PROBLEM TO WORK ON >>
The lines to copy are those in the listing that hold the word "orange".
··· PROVIDED INFORMATION
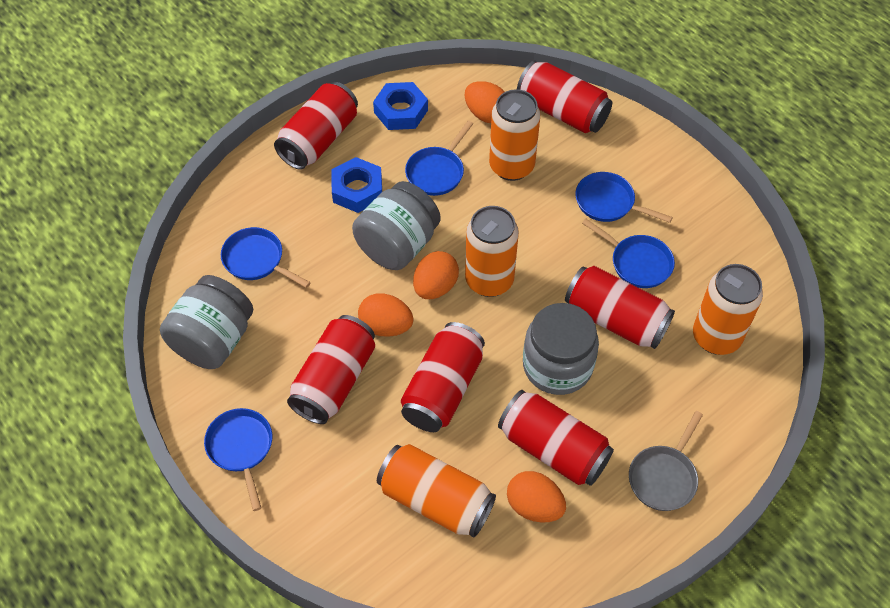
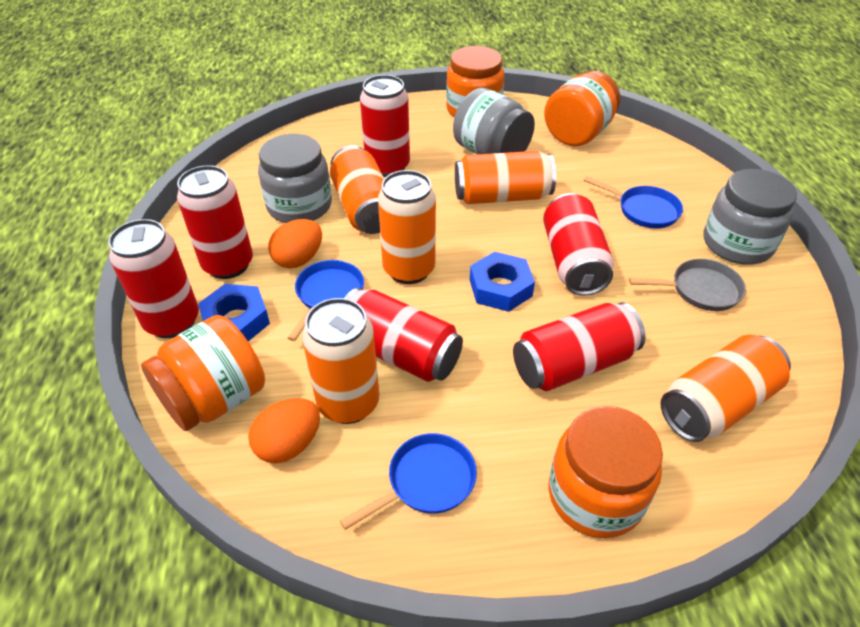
blue pan: 5 -> 3
orange can: 4 -> 5
orange egg: 4 -> 2
orange jar: 0 -> 4

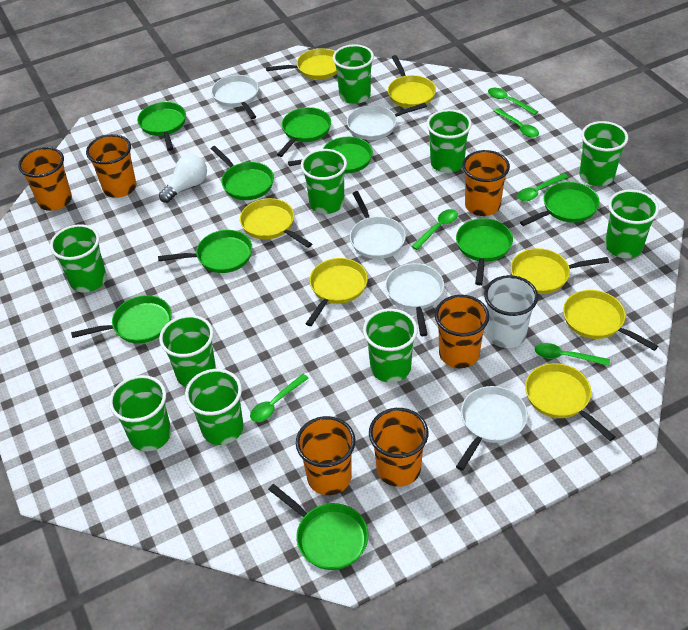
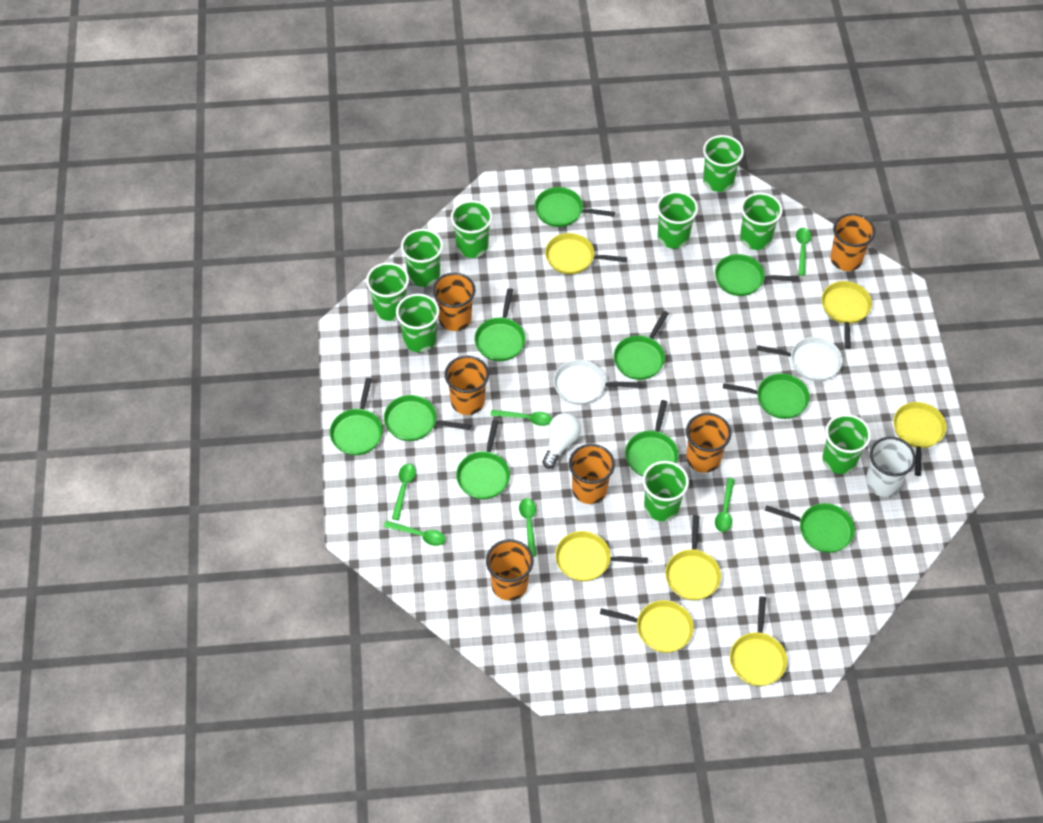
green cup: 10 -> 9
green pan: 9 -> 10
white pan: 5 -> 2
······
TASK ANSWER >>
orange can: 4 -> 5
orange egg: 4 -> 2
orange jar: 0 -> 4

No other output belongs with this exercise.